> **Exercise**:
Output, exactly as written, the lines below starting at the line containing "(455, 341) = (395, 264): red" and ending at the line containing "(300, 153) = (550, 161): none -> green tape". Drop the pictures and keep both end lines.

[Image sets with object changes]
----------
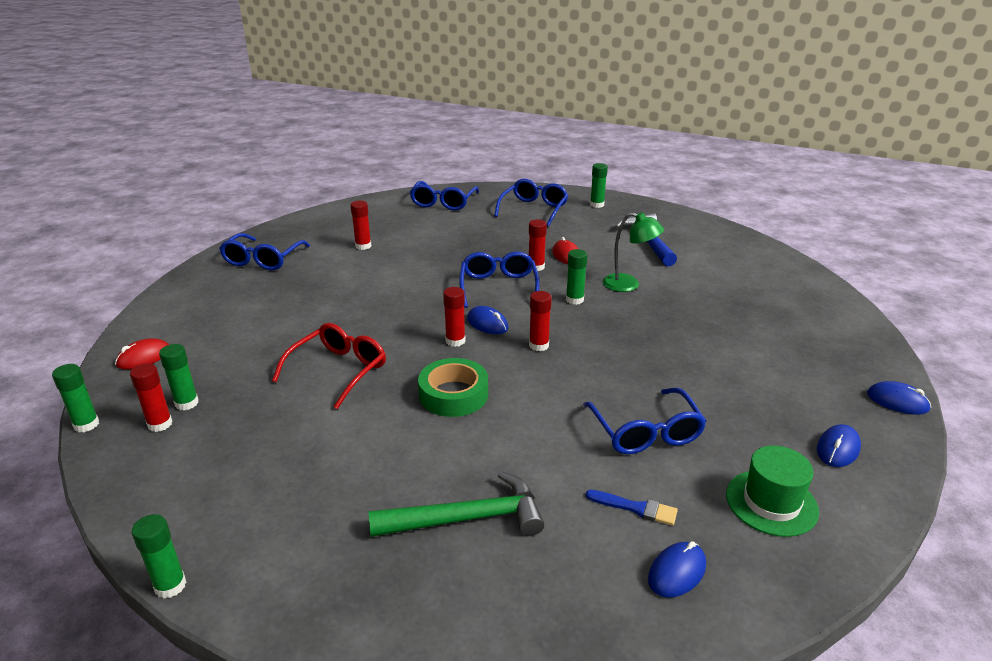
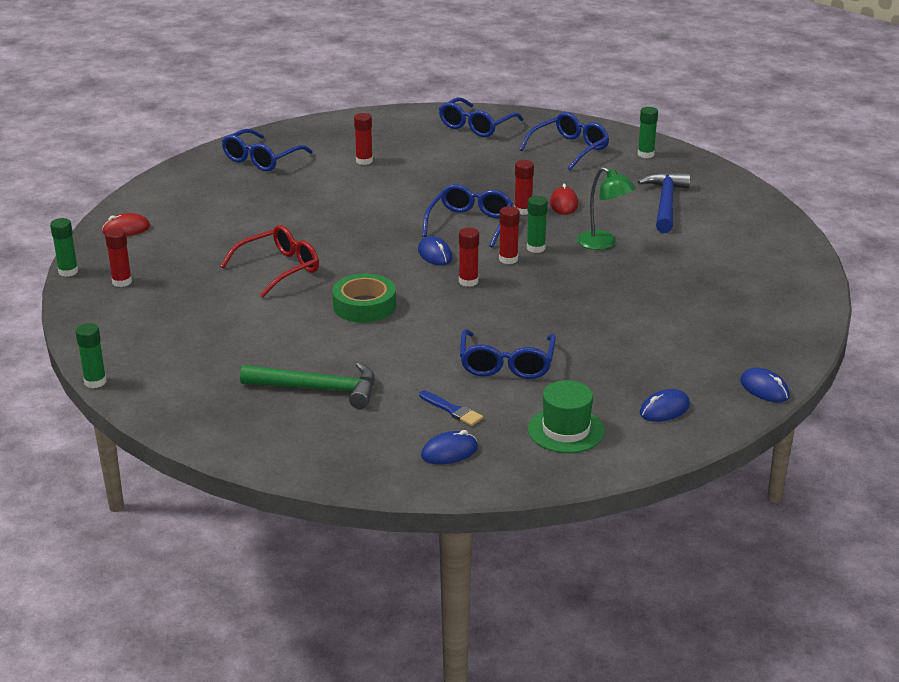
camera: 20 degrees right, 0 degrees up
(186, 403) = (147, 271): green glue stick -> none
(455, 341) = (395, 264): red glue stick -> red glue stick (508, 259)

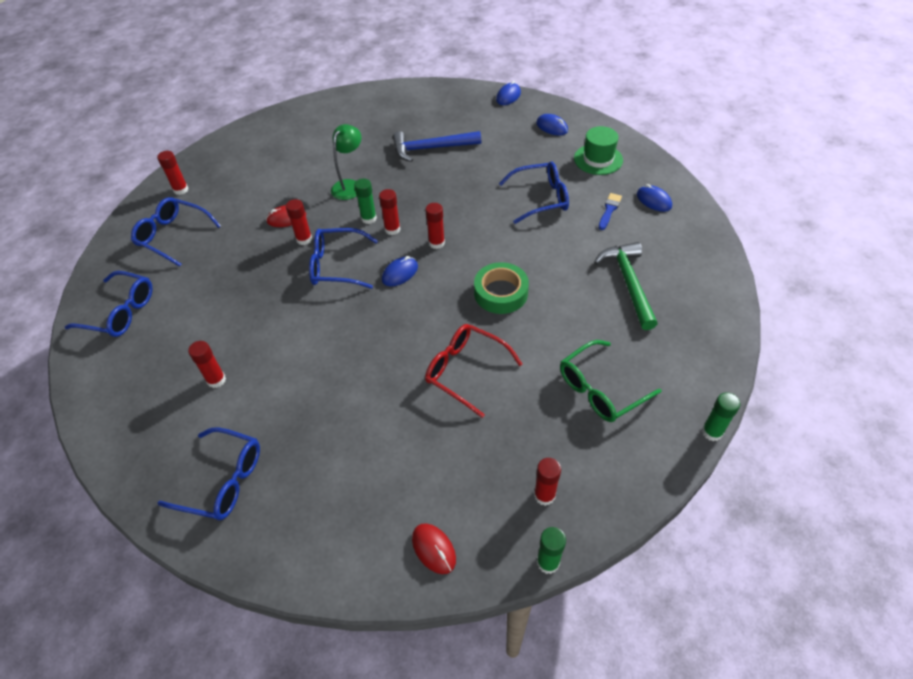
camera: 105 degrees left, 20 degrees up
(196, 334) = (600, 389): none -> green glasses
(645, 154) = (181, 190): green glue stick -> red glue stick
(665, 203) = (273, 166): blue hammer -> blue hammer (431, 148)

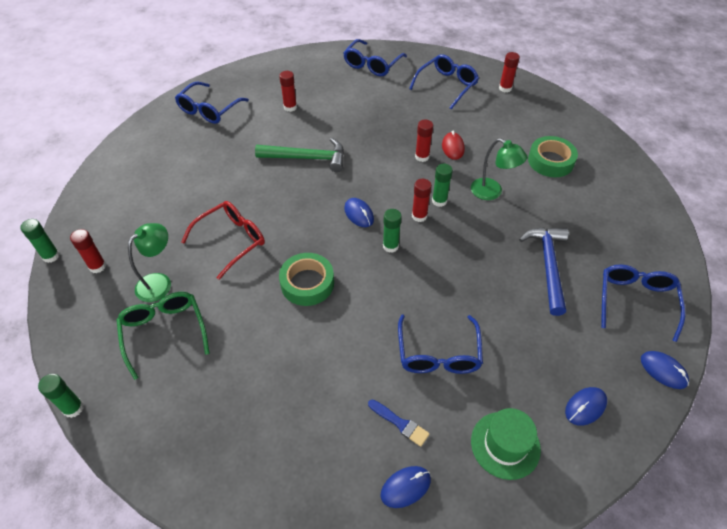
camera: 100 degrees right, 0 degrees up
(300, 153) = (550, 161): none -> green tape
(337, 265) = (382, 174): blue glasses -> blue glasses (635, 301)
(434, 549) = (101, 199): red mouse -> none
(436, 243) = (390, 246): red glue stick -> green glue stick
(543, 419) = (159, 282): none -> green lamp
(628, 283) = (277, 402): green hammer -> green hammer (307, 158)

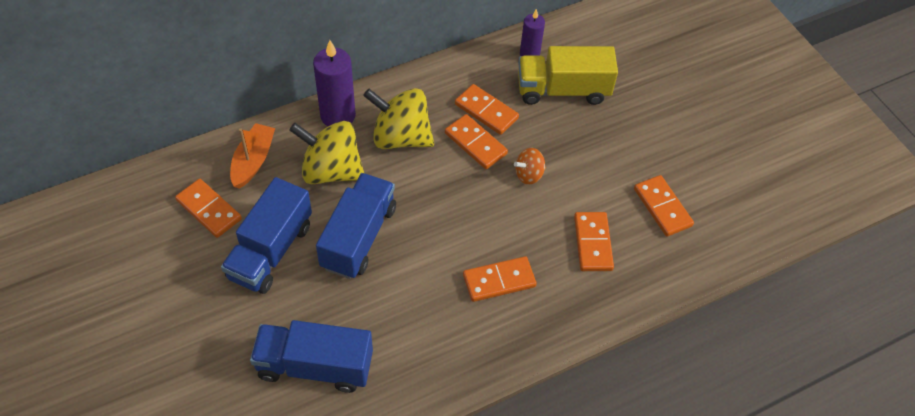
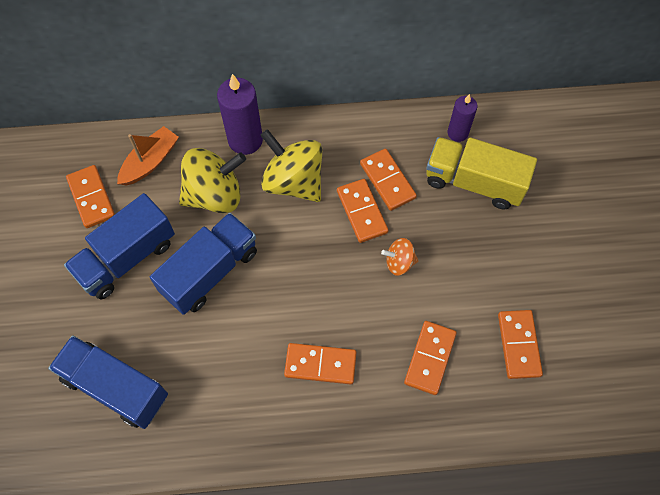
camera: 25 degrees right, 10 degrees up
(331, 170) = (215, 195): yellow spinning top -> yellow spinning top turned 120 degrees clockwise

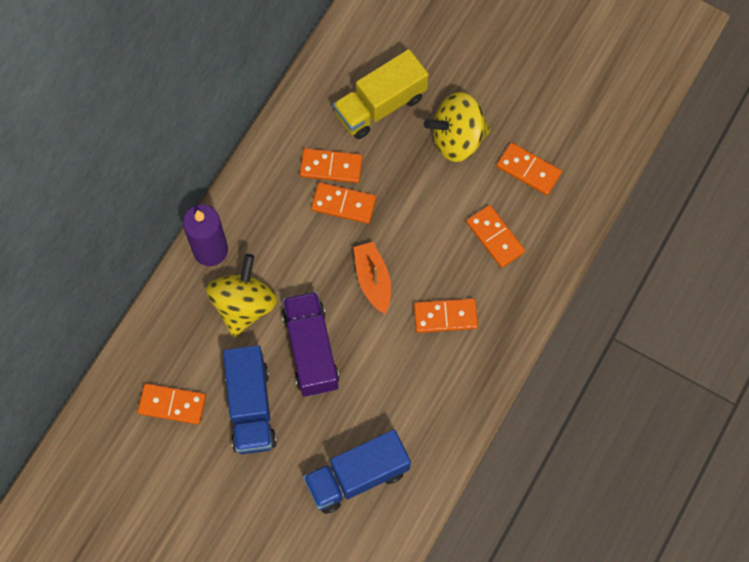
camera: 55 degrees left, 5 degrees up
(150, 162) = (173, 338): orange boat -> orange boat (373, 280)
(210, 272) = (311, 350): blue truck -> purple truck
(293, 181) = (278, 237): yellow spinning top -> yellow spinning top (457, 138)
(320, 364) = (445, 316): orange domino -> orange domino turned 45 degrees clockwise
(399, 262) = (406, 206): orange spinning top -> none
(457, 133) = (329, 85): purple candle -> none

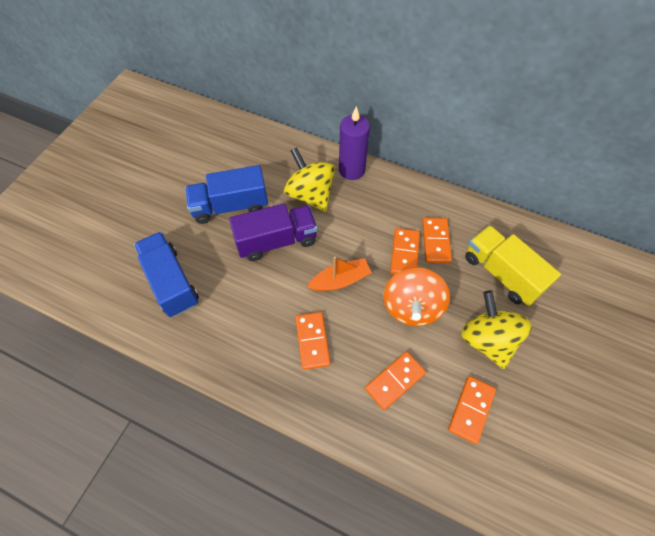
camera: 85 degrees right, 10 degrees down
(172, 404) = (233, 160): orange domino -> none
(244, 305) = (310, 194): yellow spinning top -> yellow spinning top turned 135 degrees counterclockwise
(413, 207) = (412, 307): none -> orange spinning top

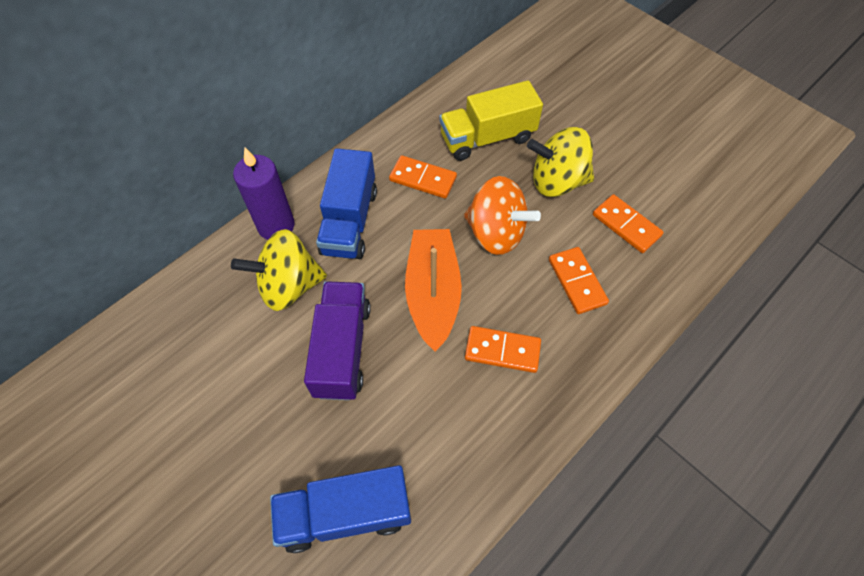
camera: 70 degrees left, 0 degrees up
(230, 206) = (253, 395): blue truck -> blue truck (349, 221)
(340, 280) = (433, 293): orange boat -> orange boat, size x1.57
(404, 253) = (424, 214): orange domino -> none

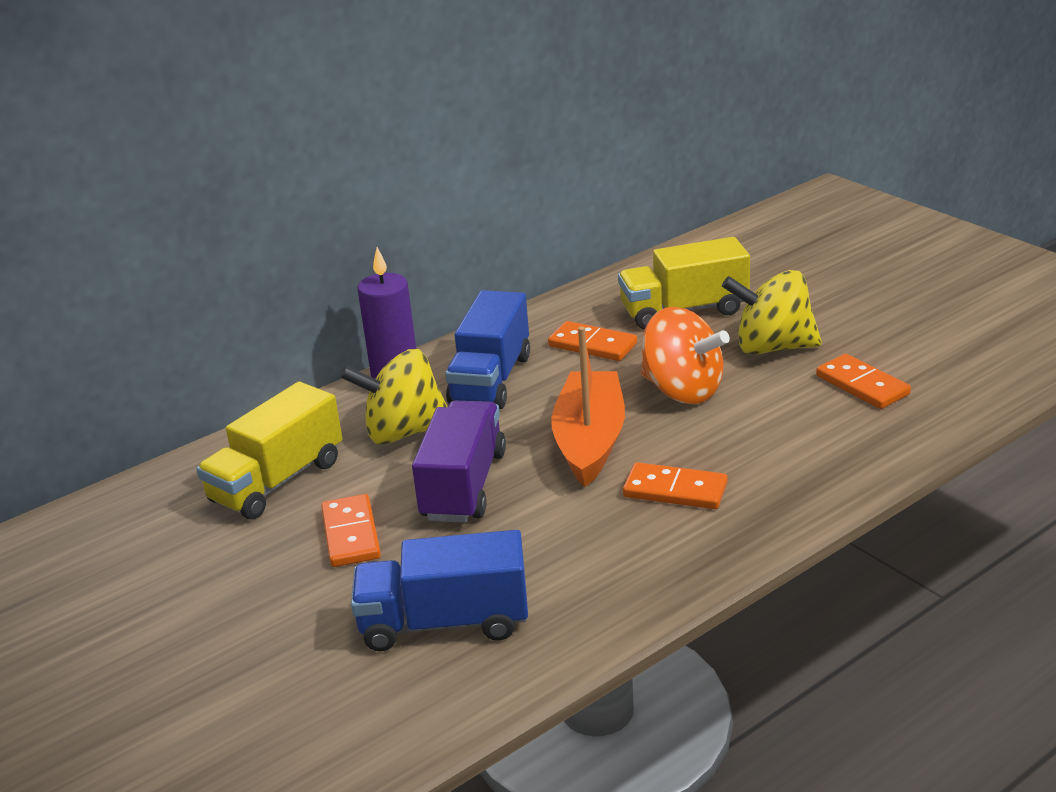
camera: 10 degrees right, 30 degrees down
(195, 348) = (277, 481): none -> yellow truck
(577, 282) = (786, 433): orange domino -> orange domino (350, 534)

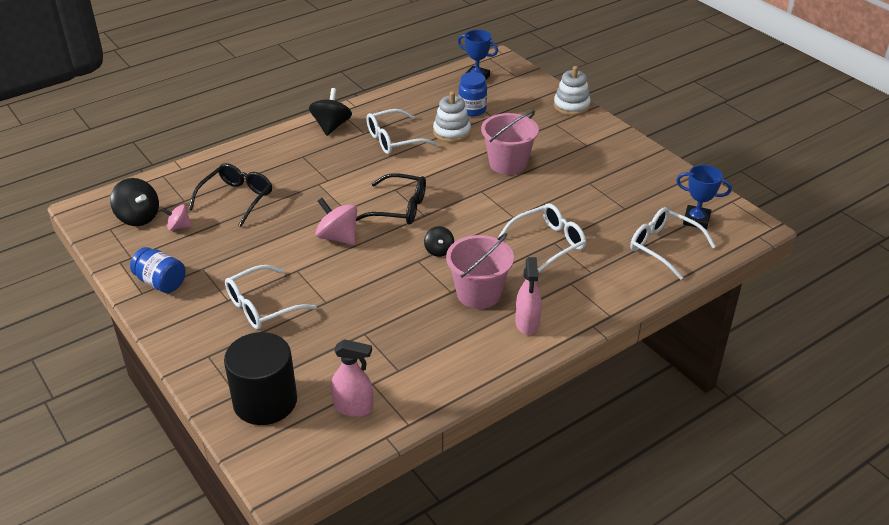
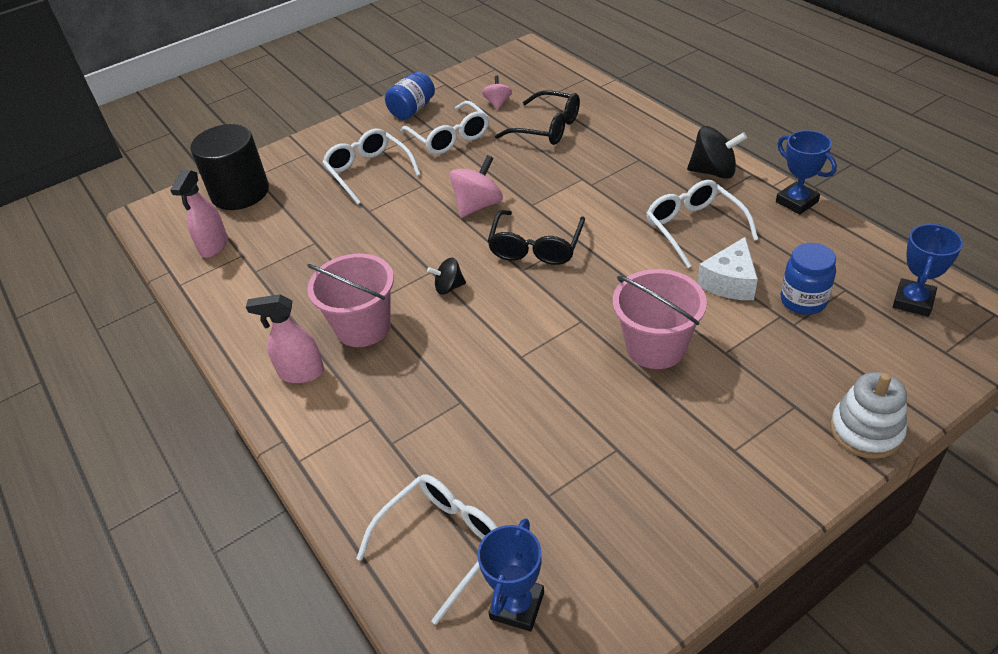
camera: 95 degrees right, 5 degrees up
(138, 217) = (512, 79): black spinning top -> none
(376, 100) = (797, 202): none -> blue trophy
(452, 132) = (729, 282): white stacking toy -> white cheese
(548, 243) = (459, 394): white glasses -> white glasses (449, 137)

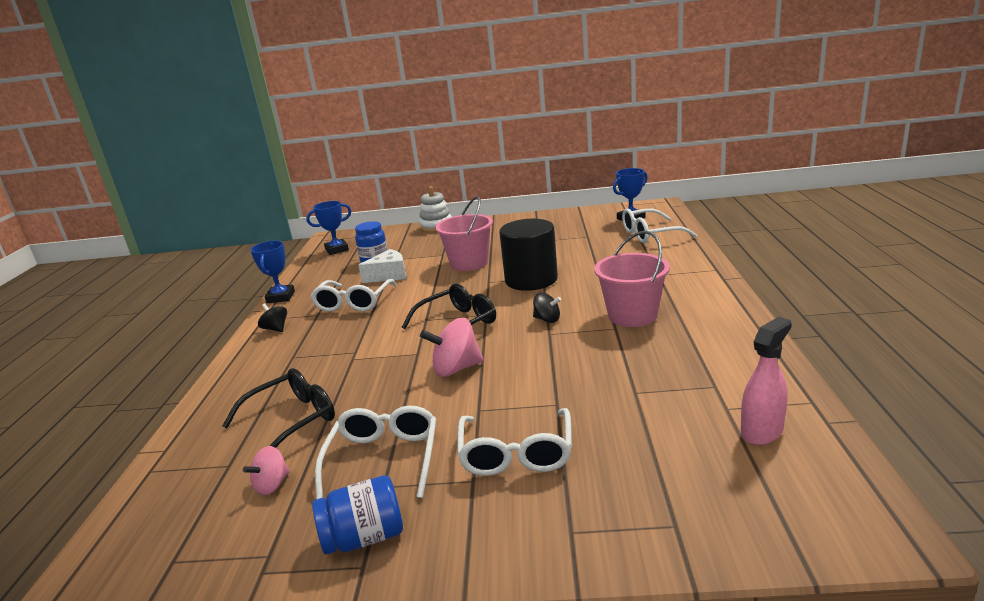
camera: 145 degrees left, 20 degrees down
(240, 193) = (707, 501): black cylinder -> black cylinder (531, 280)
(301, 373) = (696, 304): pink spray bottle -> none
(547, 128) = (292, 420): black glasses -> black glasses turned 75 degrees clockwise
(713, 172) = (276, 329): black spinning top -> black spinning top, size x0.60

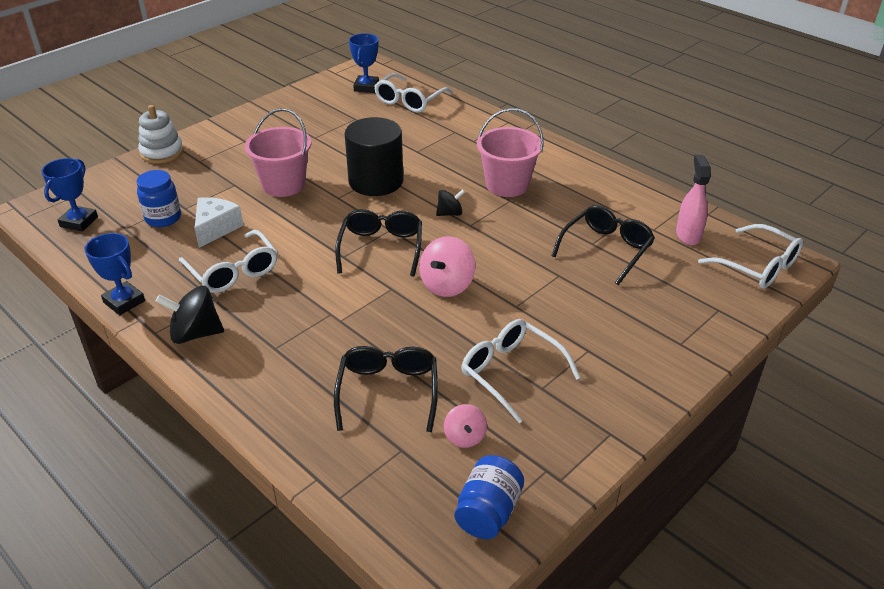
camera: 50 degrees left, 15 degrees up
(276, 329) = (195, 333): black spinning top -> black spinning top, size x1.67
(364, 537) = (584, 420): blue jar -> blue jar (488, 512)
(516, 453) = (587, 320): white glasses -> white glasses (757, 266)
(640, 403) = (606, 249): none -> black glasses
----------
> **Written solution**:
(455, 341) = (395, 264): red glue stick -> red glue stick (508, 259)

camera: 105 degrees left, 20 degrees up
(196, 334) = (600, 389): none -> green glasses
(645, 154) = (181, 190): green glue stick -> red glue stick
(665, 203) = (273, 166): blue hammer -> blue hammer (431, 148)

camera: 100 degrees right, 0 degrees up
(300, 153) = (550, 161): none -> green tape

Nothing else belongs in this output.